_Data pulled from a collection_
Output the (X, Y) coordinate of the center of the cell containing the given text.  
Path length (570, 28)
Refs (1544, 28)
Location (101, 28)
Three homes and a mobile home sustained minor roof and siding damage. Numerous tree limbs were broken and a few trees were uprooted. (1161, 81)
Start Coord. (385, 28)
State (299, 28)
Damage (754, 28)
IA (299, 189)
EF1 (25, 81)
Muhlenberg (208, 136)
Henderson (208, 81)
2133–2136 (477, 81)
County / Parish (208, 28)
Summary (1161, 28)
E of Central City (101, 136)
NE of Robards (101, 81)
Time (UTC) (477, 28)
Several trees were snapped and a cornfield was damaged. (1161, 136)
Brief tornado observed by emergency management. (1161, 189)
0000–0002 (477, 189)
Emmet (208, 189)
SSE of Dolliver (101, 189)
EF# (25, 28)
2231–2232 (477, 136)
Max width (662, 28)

_SET EXERCISE_
Print the lines of the records exactly as they appear, starting at the very first line and stopping after the line that has "Time (UTC) (477, 28)", with that line included.

_FINISHED EXERCISE_
Output the (X, Y) coordinate of the center of the cell containing the given text.  
Path length (570, 28)
Refs (1544, 28)
Location (101, 28)
Three homes and a mobile home sustained minor roof and siding damage. Numerous tree limbs were broken and a few trees were uprooted. (1161, 81)
Start Coord. (385, 28)
State (299, 28)
Damage (754, 28)
IA (299, 189)
EF1 (25, 81)
Muhlenberg (208, 136)
Henderson (208, 81)
2133–2136 (477, 81)
County / Parish (208, 28)
Summary (1161, 28)
E of Central City (101, 136)
NE of Robards (101, 81)
Time (UTC) (477, 28)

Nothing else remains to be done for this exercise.